[Coordinate-based object records]
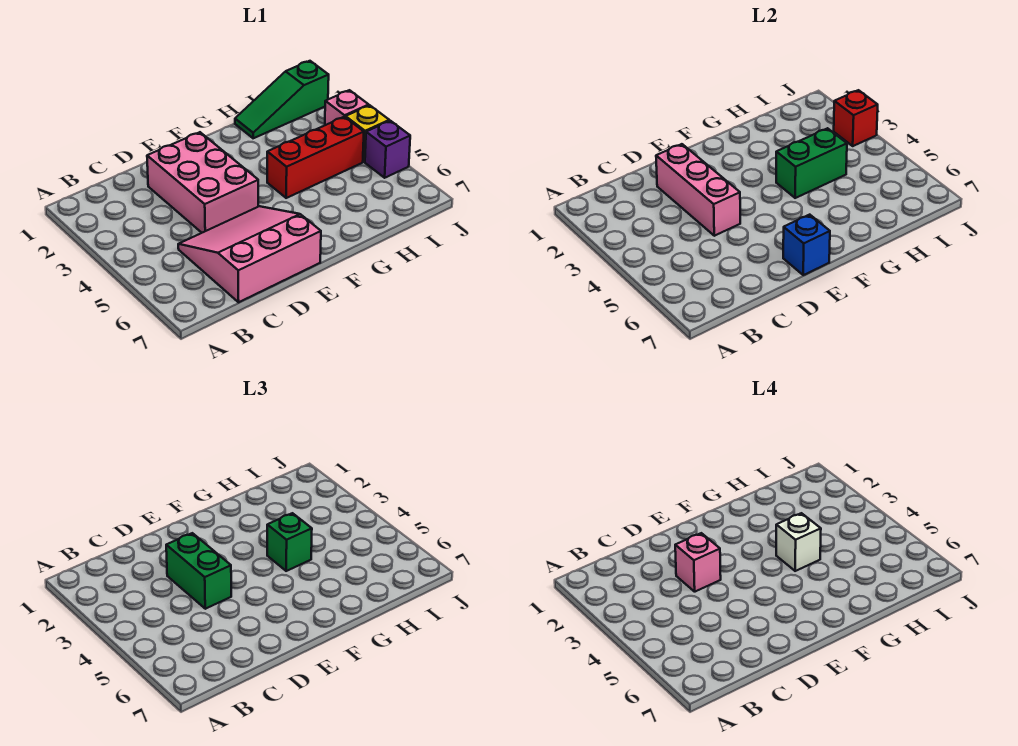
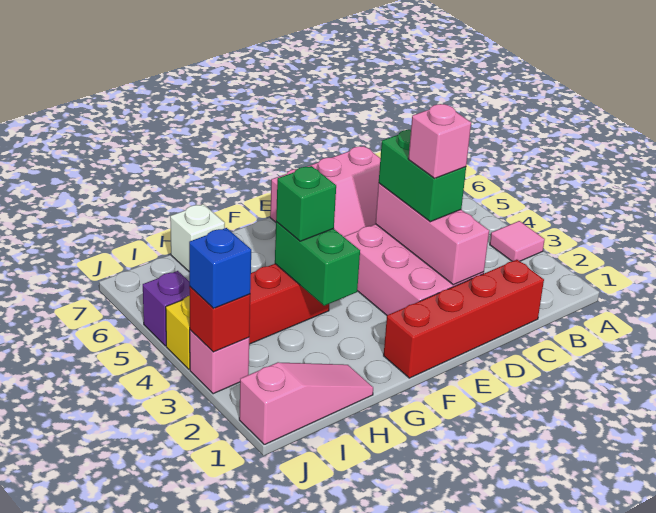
none -> pink tile A3 level 1
none -> red brick C1:F1 level 1
blue brick E7 level 2 -> blue brick J3 level 3
green brick G4:H4 level 2 -> green brick G3:G4 level 2
white brick G4 level 4 -> white brick H7 level 1
green slope H1:J1 level 1 top J -> pink slope H1:J1 level 1 top J

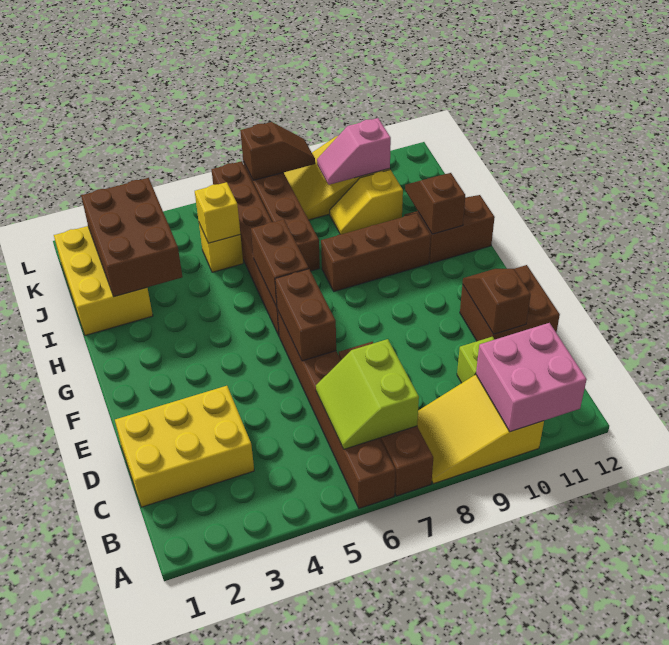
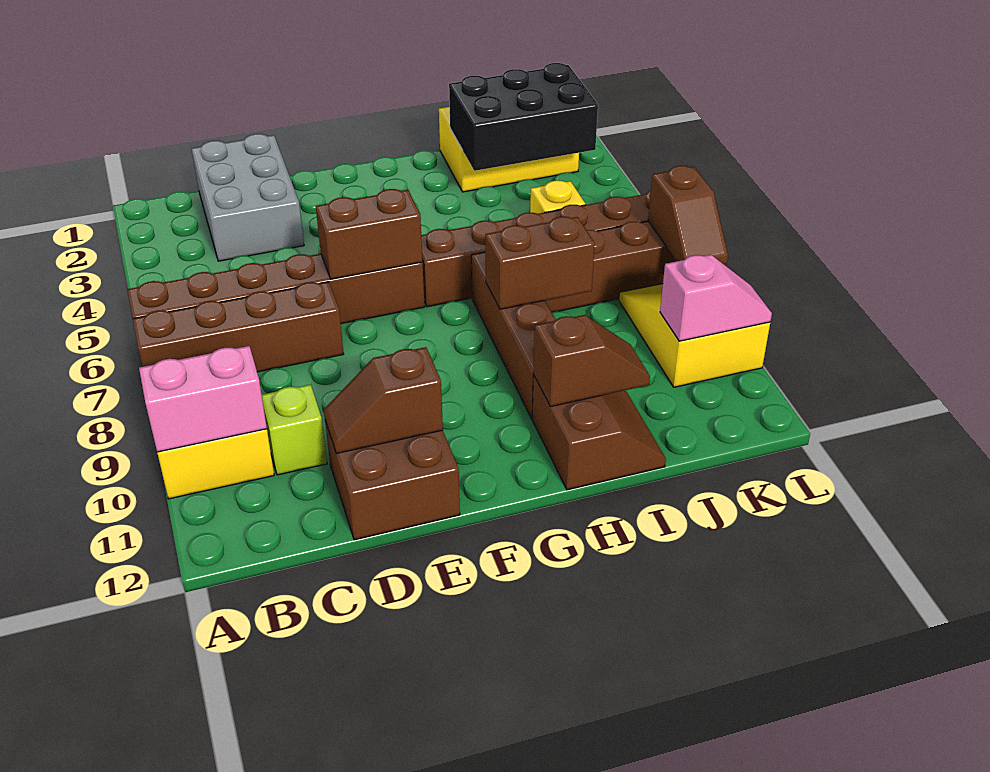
pink brick A10:B11 level 2 -> pink brick A10:B10 level 2
lime slope B6:C7 level 2 top 7 -> none
yellow brick C1:D3 level 1 -> grey brick C1:D3 level 1
brown slope D11:E11 level 2 top D -> brown slope D11:E11 level 2 top E
brown brick G6:H6 level 2 -> brown brick H8:I8 level 2
brown brick H8:H10 level 1 -> brown brick H7:H10 level 1
brown brick I2:K3 level 2 -> black brick I2:K3 level 2
yellow brick J5 level 2 -> none
yellow slope J9:J10 level 1 top 10 -> none
pink slope K9:K10 level 2 top 10 -> pink slope K10:L10 level 2 top K

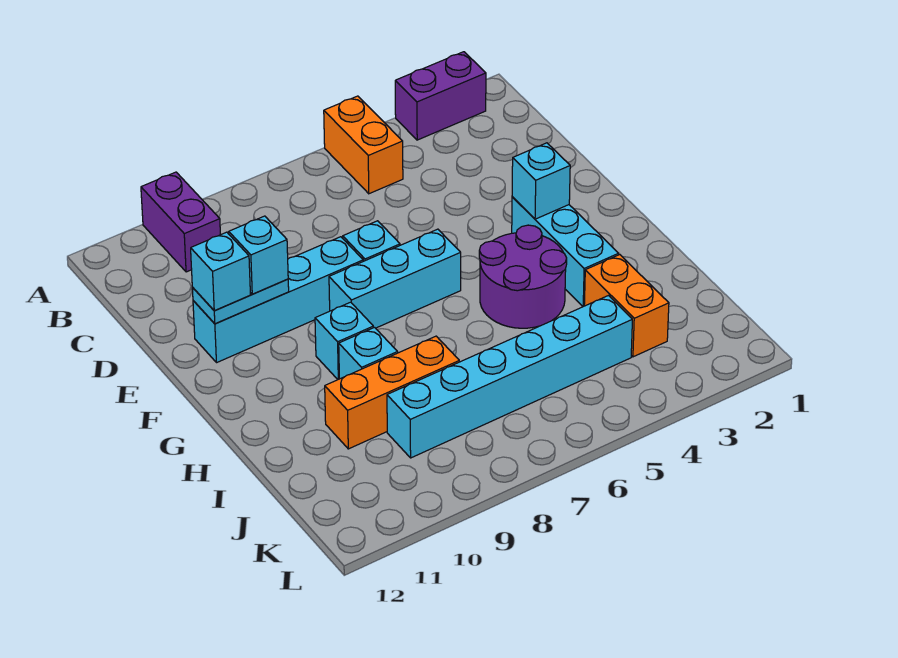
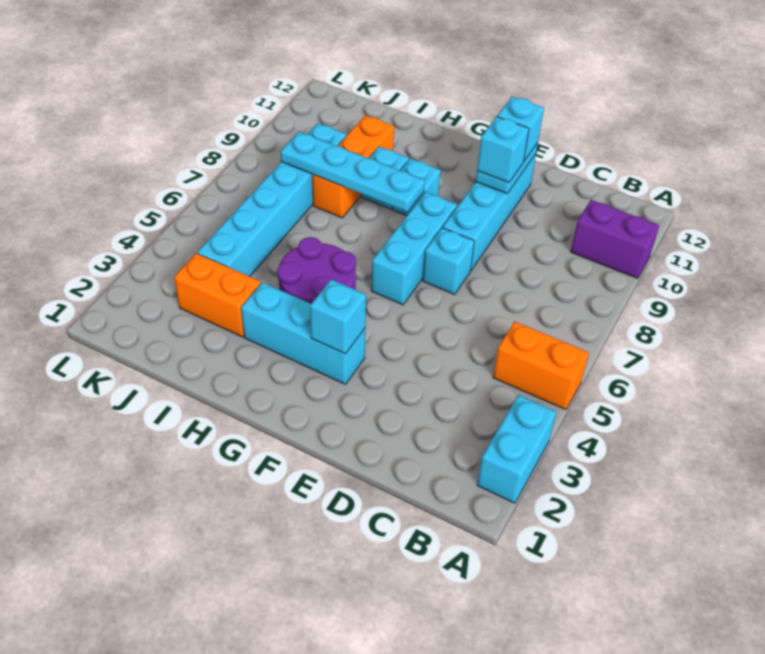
purple brick A2:A3 level 1 -> cyan brick A2:A3 level 1
none -> cyan plate G8:J8 level 2

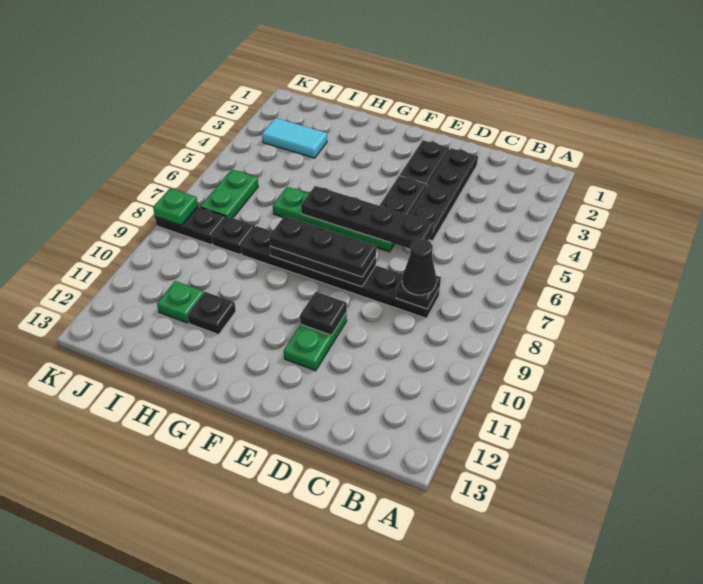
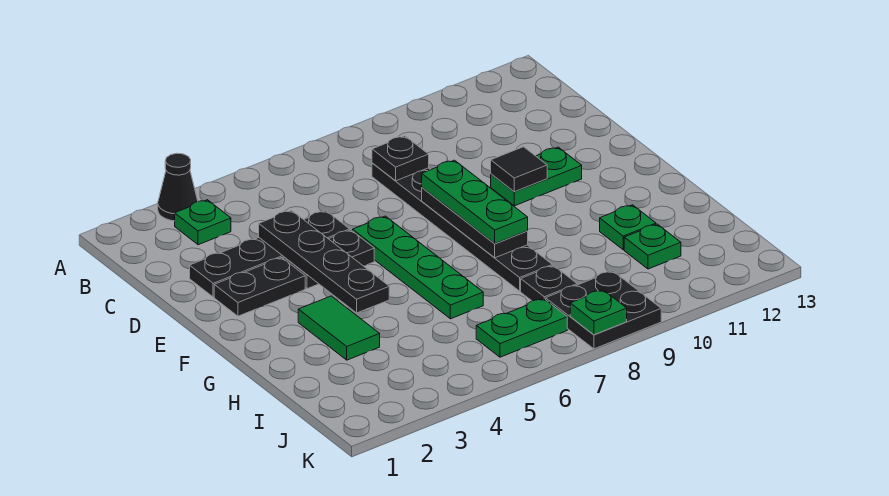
none -> green plate B3 level 1
black cone C8 level 3 -> black cone A3 level 1
black plate D6:G6 level 2 -> black plate D4:G4 level 2
black plate E8:G8 level 3 -> green plate E8:G8 level 3
black plate E10 level 2 -> black tile E10 level 2
none -> green tile G3:H3 level 1
black plate H11 level 1 -> green plate H11 level 1
cyan tile I3:J3 level 1 -> none
black plate J8:K8 level 1 -> black plate J8:K9 level 1

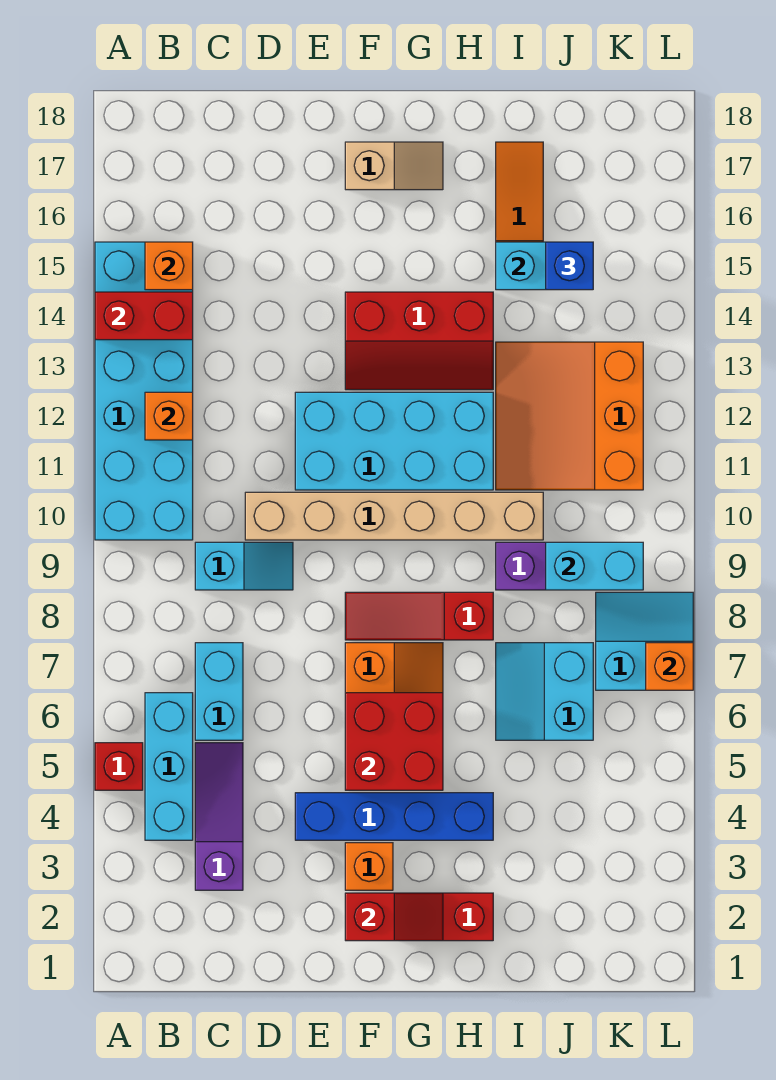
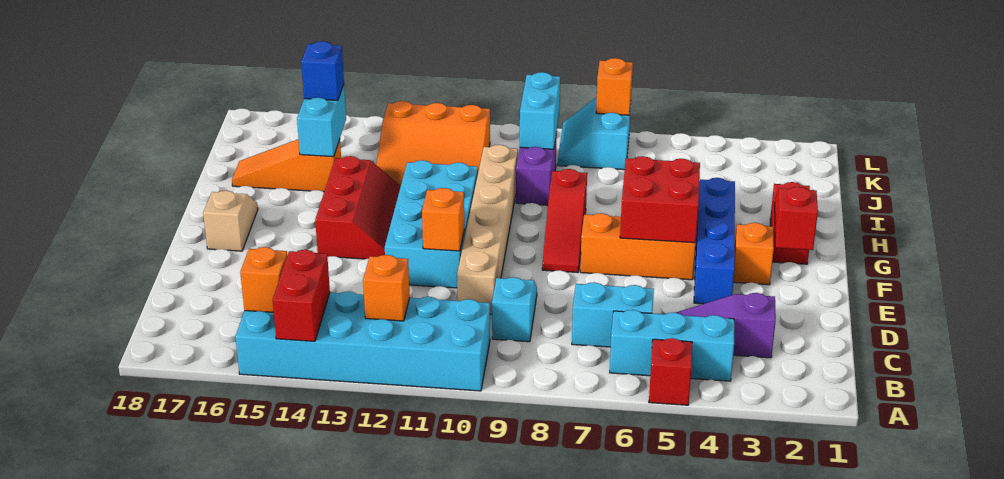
none -> orange brick E11 level 2
cyan slope I6:J7 level 1 top J -> none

The task →
Word for word, please reproduce each entry above and leave out every picture.

Solution to the exercise →
none -> pink tile A3 level 1
none -> red brick C1:F1 level 1
blue brick E7 level 2 -> blue brick J3 level 3
green brick G4:H4 level 2 -> green brick G3:G4 level 2
white brick G4 level 4 -> white brick H7 level 1
green slope H1:J1 level 1 top J -> pink slope H1:J1 level 1 top J

pink brick A10:B11 level 2 -> pink brick A10:B10 level 2
lime slope B6:C7 level 2 top 7 -> none
yellow brick C1:D3 level 1 -> grey brick C1:D3 level 1
brown slope D11:E11 level 2 top D -> brown slope D11:E11 level 2 top E
brown brick G6:H6 level 2 -> brown brick H8:I8 level 2
brown brick H8:H10 level 1 -> brown brick H7:H10 level 1
brown brick I2:K3 level 2 -> black brick I2:K3 level 2
yellow brick J5 level 2 -> none
yellow slope J9:J10 level 1 top 10 -> none
pink slope K9:K10 level 2 top 10 -> pink slope K10:L10 level 2 top K

purple brick A2:A3 level 1 -> cyan brick A2:A3 level 1
none -> cyan plate G8:J8 level 2

none -> green plate B3 level 1
black cone C8 level 3 -> black cone A3 level 1
black plate D6:G6 level 2 -> black plate D4:G4 level 2
black plate E8:G8 level 3 -> green plate E8:G8 level 3
black plate E10 level 2 -> black tile E10 level 2
none -> green tile G3:H3 level 1
black plate H11 level 1 -> green plate H11 level 1
cyan tile I3:J3 level 1 -> none
black plate J8:K8 level 1 -> black plate J8:K9 level 1

none -> orange brick E11 level 2
cyan slope I6:J7 level 1 top J -> none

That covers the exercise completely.